╭──

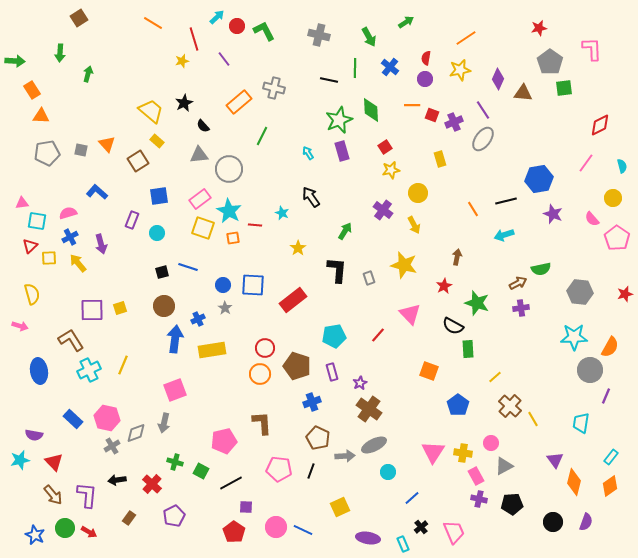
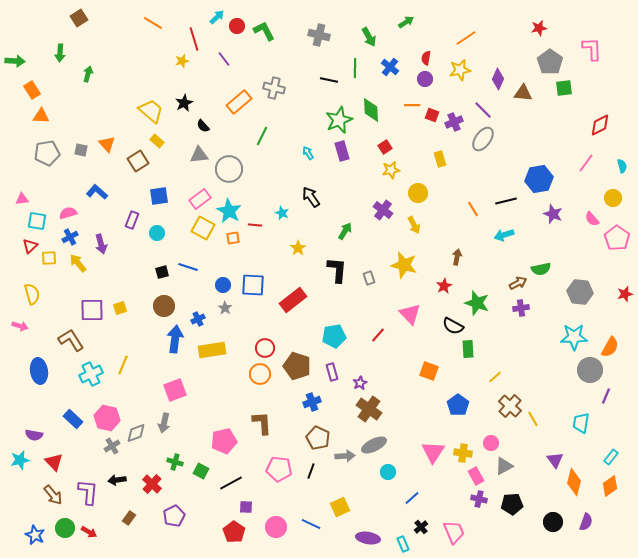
purple line at (483, 110): rotated 12 degrees counterclockwise
pink triangle at (22, 203): moved 4 px up
yellow square at (203, 228): rotated 10 degrees clockwise
cyan cross at (89, 370): moved 2 px right, 4 px down
purple L-shape at (87, 495): moved 1 px right, 3 px up
blue line at (303, 530): moved 8 px right, 6 px up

╰──

■ **Work order**
Return exactly the lines of the data, and only those, from the line with "purple L-shape at" through the last line, inclusive.

■ **Written solution**
purple L-shape at (87, 495): moved 1 px right, 3 px up
blue line at (303, 530): moved 8 px right, 6 px up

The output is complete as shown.